──────── Given data
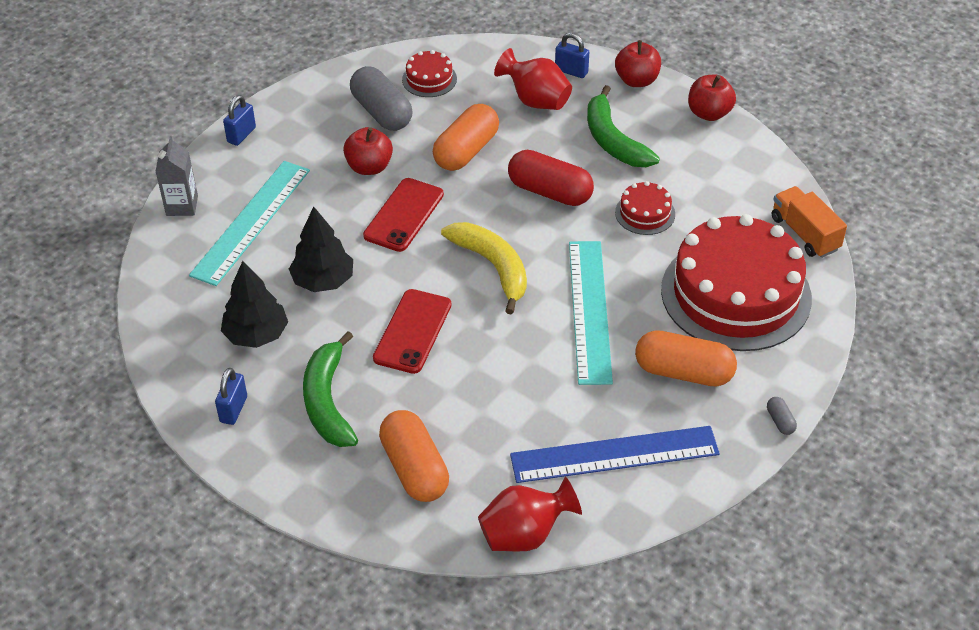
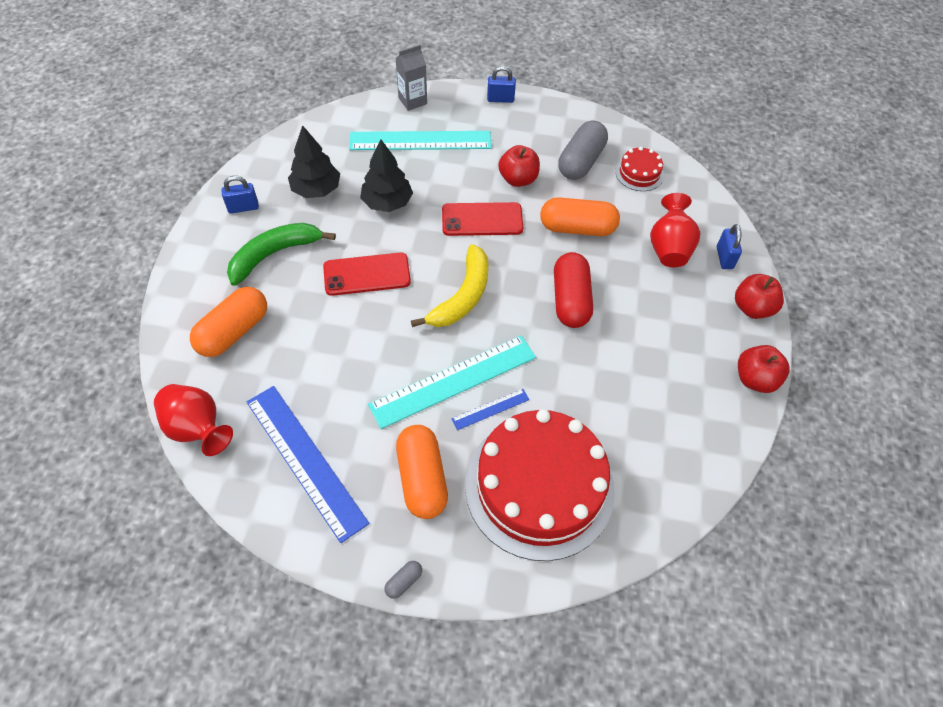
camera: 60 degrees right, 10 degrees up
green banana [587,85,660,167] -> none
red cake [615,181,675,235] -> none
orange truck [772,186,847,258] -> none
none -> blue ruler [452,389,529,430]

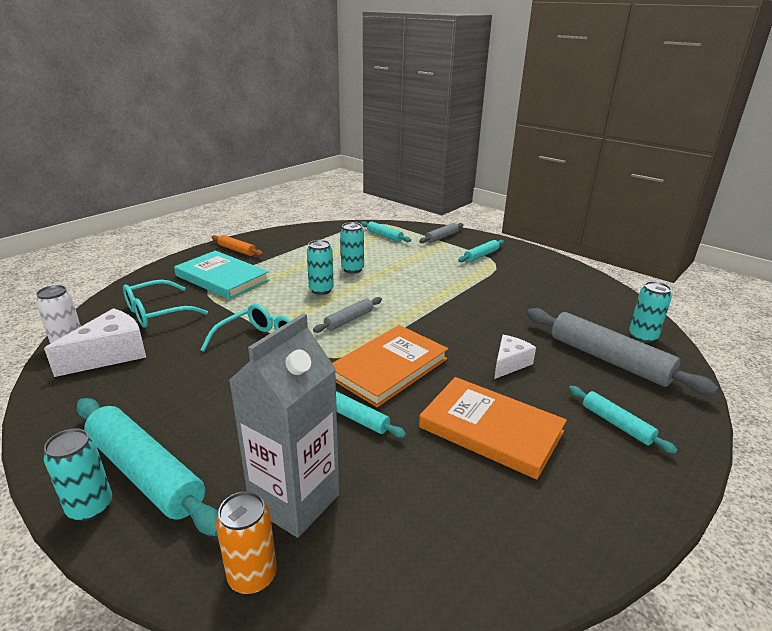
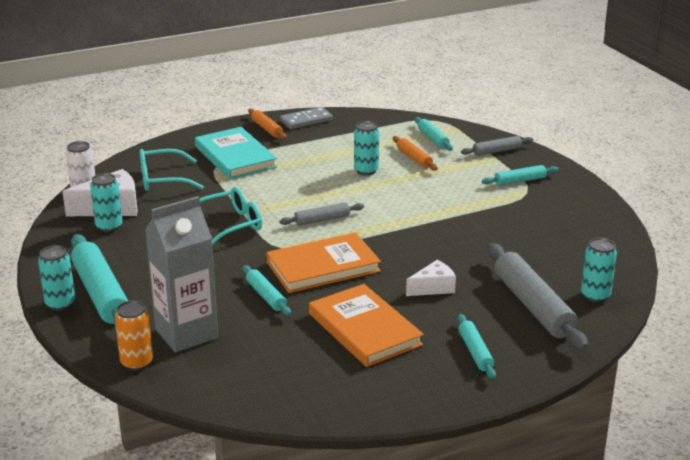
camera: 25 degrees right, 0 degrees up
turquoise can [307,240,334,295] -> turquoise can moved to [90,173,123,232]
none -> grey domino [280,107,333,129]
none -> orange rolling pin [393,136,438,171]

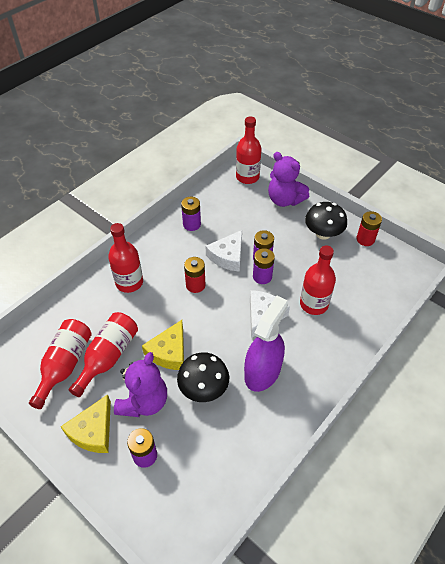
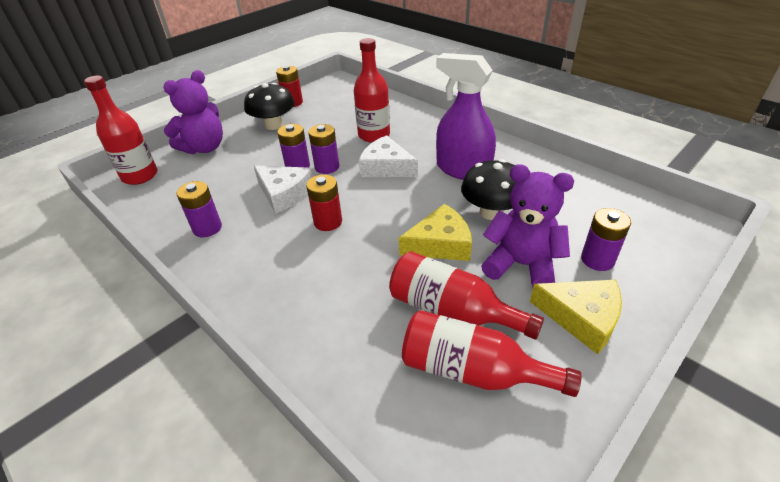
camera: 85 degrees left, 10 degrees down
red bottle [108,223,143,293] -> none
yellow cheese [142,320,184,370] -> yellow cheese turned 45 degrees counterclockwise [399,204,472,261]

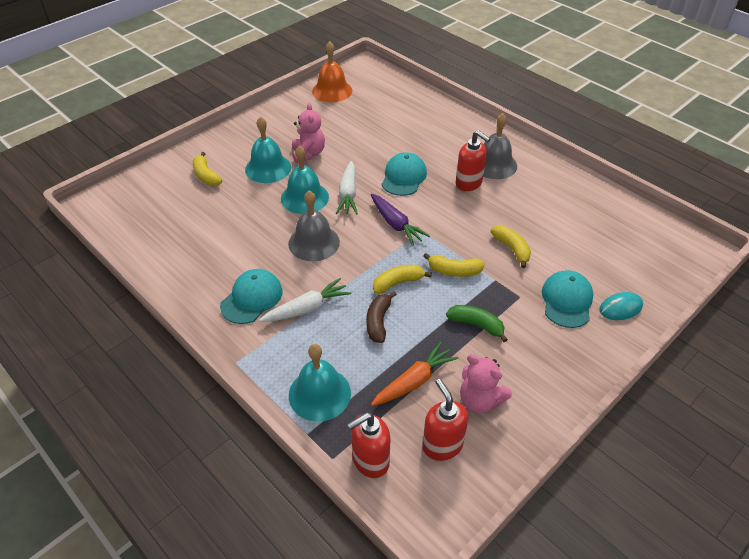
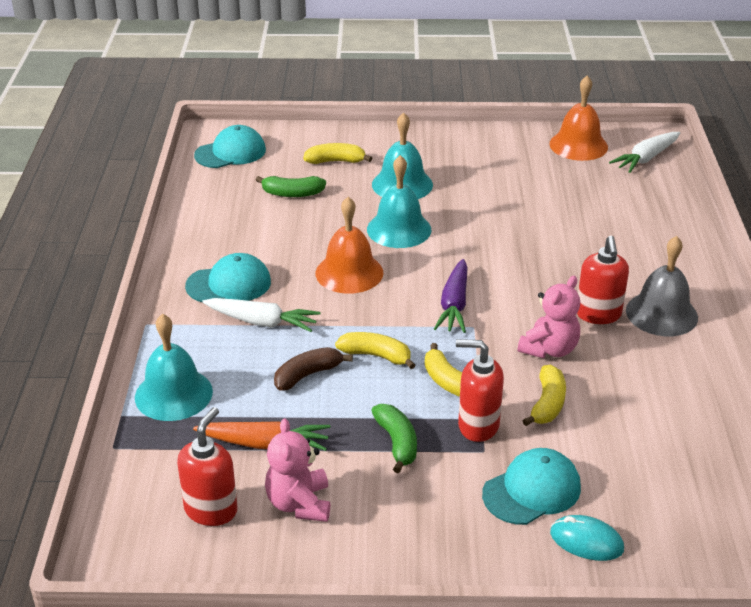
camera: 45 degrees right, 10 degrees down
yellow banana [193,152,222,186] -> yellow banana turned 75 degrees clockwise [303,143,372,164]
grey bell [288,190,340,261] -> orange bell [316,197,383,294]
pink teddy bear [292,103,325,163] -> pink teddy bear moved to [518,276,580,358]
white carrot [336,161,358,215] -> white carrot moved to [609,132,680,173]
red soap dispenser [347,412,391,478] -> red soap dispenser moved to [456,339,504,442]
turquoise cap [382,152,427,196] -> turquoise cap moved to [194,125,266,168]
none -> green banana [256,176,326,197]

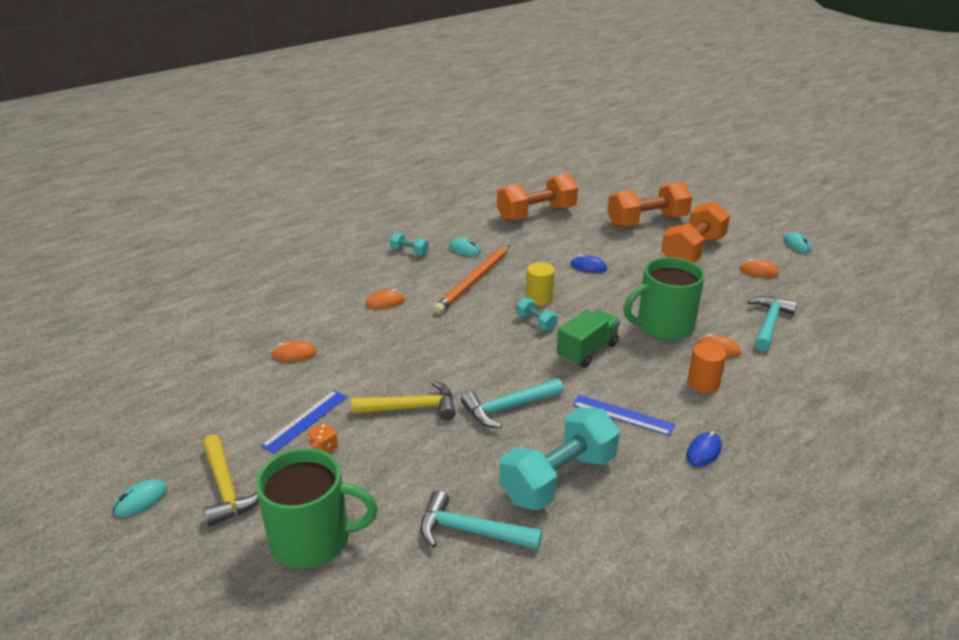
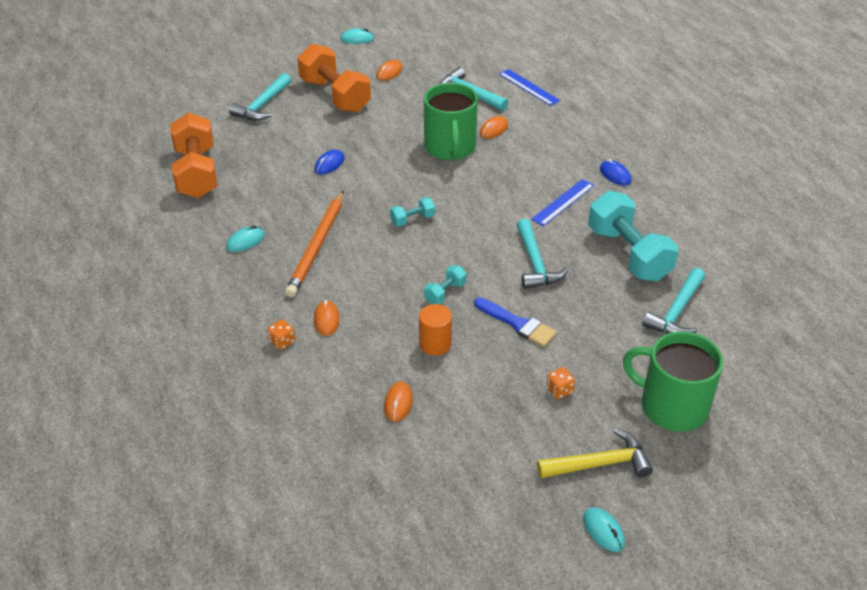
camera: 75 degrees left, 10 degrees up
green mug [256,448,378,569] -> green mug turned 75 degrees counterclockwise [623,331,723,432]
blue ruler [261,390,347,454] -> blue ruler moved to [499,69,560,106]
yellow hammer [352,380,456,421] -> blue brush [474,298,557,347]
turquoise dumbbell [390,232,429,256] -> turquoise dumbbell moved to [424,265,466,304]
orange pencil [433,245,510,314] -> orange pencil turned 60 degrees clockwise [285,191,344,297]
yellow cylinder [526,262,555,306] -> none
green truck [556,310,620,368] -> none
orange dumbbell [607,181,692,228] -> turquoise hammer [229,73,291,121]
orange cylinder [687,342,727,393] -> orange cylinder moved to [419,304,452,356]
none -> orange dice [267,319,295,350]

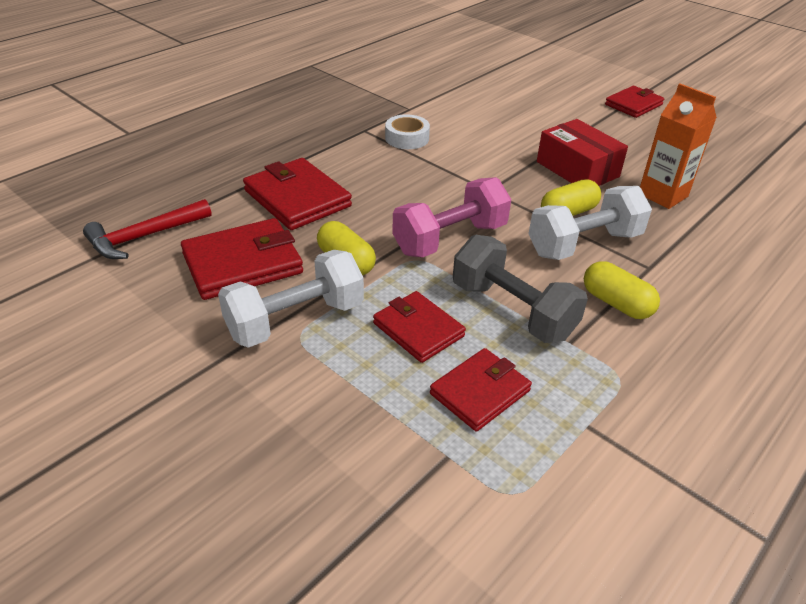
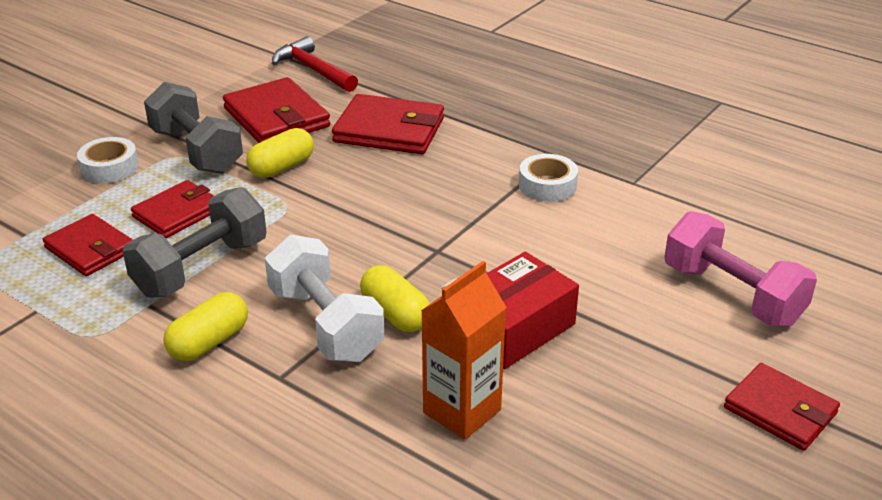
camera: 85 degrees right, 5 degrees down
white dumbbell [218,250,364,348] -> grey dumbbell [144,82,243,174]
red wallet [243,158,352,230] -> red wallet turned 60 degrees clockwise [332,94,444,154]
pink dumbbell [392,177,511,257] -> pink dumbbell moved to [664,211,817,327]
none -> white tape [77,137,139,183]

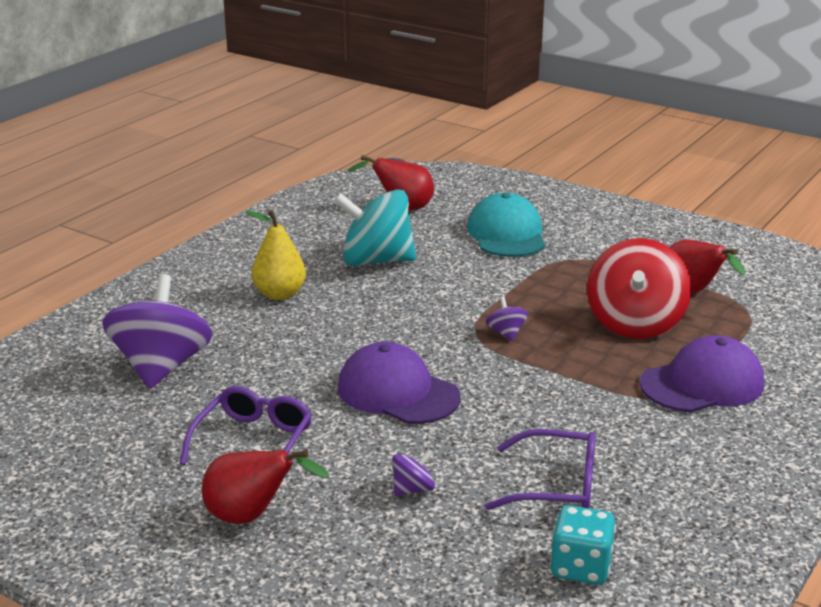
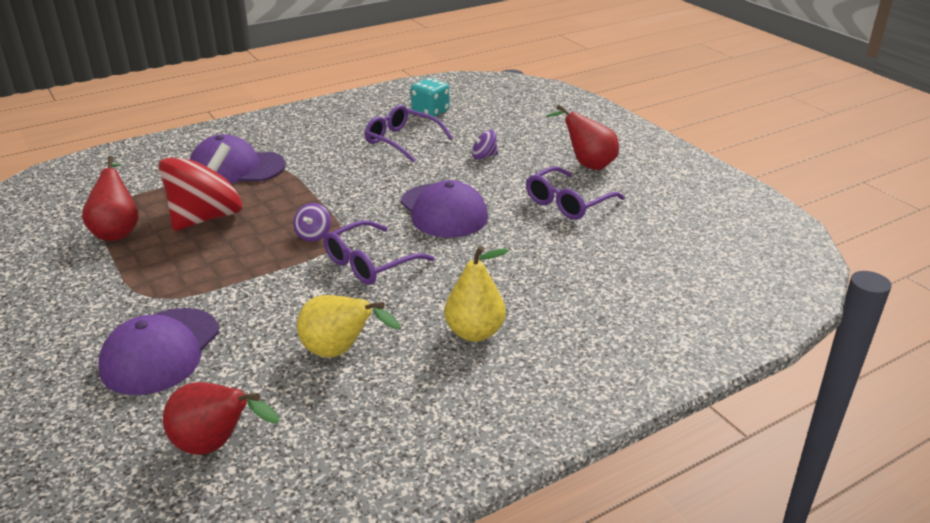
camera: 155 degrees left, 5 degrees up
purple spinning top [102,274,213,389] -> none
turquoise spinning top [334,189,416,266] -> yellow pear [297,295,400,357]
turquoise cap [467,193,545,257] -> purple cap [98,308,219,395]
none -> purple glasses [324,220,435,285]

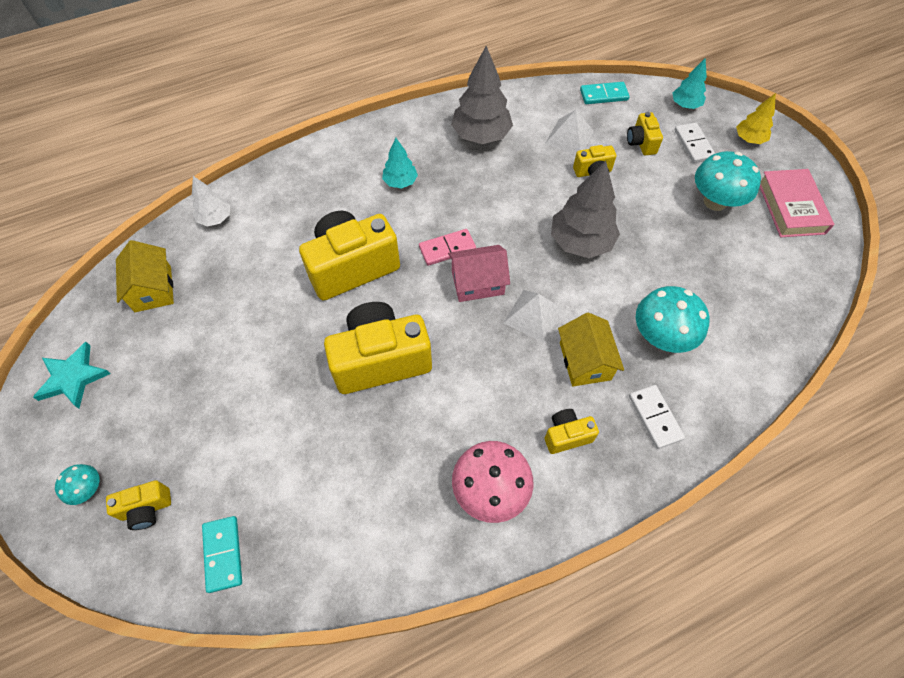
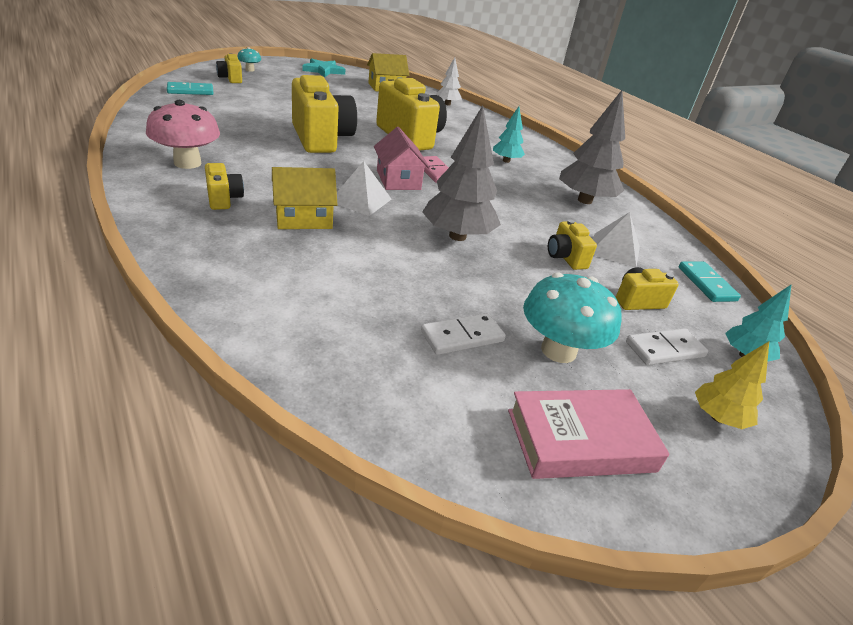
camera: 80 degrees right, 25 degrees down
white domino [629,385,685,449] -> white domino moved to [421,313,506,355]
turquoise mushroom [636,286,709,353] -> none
────────────────
Find the lines above holding the word "ruler" and show them.

none -> blue ruler [452,389,529,430]
blue ruler [261,390,347,454] -> blue ruler moved to [499,69,560,106]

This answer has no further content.